• **What the task asks**: Count the lines in the records below that contain the string "gray" with case-sensitive matching. Reply with the number alone.

┄┄┄┄┄┄

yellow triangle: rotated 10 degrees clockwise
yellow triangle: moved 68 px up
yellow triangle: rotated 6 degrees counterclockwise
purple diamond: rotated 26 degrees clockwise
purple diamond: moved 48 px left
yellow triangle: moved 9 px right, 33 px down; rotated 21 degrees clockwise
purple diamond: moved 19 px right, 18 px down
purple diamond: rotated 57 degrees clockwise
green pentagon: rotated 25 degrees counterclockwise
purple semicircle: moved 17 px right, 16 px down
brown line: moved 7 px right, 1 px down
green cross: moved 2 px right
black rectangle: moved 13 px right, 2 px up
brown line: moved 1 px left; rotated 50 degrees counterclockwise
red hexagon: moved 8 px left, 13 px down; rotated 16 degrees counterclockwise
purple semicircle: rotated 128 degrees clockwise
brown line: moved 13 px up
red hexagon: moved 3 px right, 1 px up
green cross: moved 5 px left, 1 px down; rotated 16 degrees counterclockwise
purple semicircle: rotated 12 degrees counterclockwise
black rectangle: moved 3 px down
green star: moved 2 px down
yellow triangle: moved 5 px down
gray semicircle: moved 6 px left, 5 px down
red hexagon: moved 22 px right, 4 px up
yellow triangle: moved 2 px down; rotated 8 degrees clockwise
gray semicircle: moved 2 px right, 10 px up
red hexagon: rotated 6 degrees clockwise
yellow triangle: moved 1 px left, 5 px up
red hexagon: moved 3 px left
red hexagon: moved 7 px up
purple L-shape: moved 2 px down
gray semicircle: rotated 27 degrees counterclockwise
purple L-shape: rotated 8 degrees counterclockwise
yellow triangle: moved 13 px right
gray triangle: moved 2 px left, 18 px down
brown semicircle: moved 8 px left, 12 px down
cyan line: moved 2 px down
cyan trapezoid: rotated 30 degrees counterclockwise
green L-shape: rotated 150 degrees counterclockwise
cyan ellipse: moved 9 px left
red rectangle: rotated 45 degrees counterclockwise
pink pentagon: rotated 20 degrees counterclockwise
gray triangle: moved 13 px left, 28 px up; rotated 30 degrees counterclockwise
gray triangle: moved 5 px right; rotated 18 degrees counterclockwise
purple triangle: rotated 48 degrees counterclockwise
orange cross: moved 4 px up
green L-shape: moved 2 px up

┄┄┄┄┄┄

• **Expected output**: 6